▸ **Exercise requirements**
Find the word "dispenser" in the data, then copy each line where it is found.

▸ **Dataset**
Start of Block
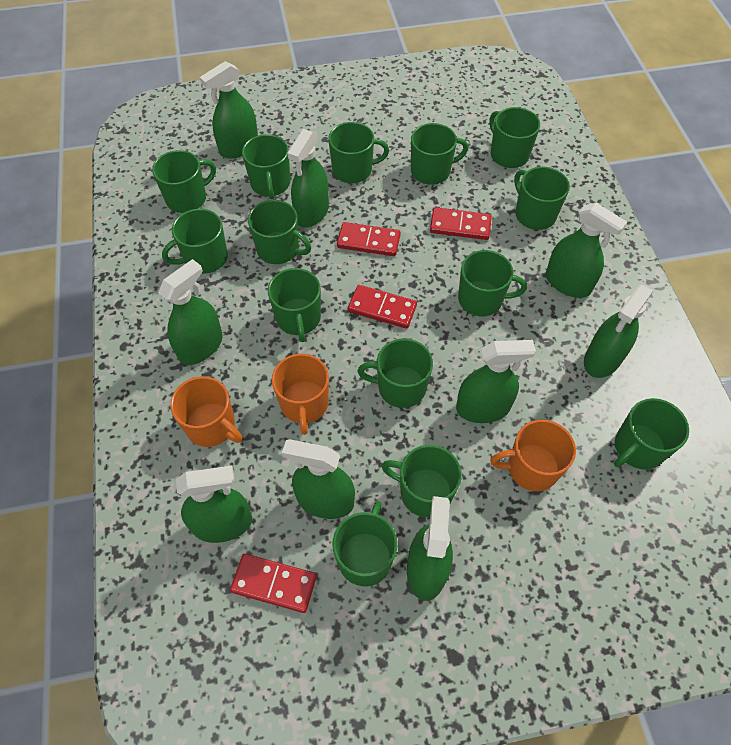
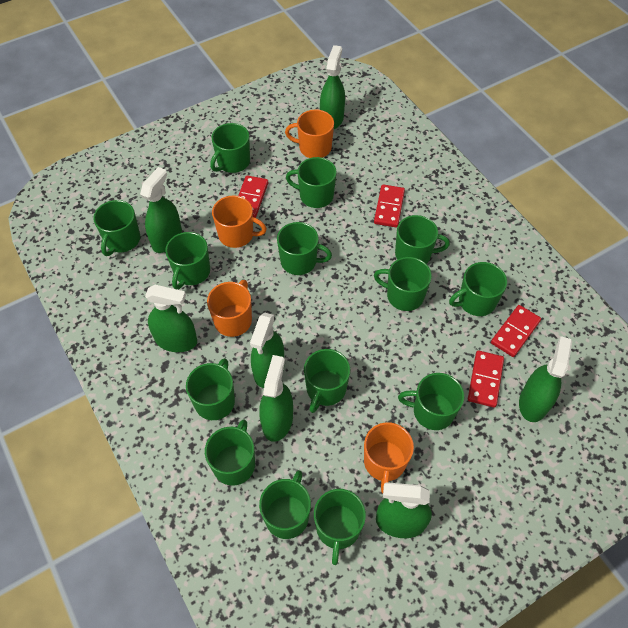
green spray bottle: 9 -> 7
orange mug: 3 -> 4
End of Block
Start of Block
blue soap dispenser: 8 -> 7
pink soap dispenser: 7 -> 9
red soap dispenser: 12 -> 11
End of Block
Start of Block
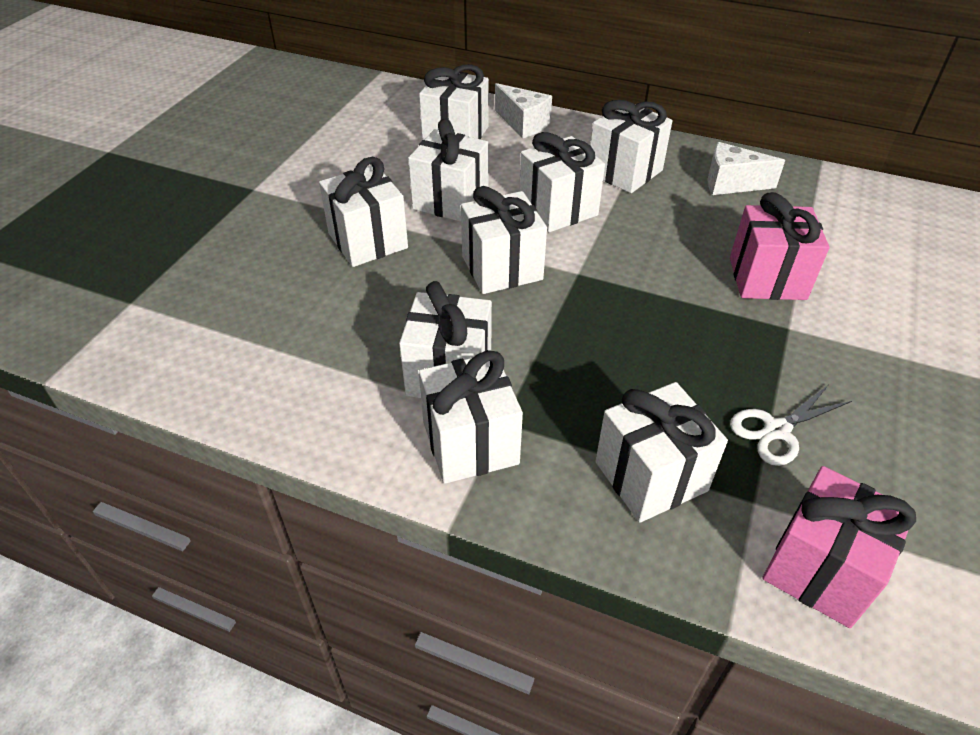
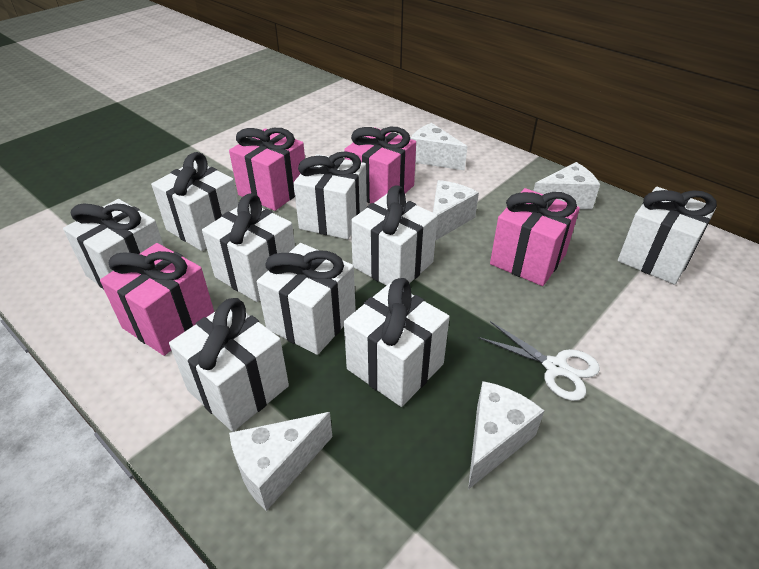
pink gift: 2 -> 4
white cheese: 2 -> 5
End of Block
▸ **Task solution**
blue soap dispenser: 8 -> 7
pink soap dispenser: 7 -> 9
red soap dispenser: 12 -> 11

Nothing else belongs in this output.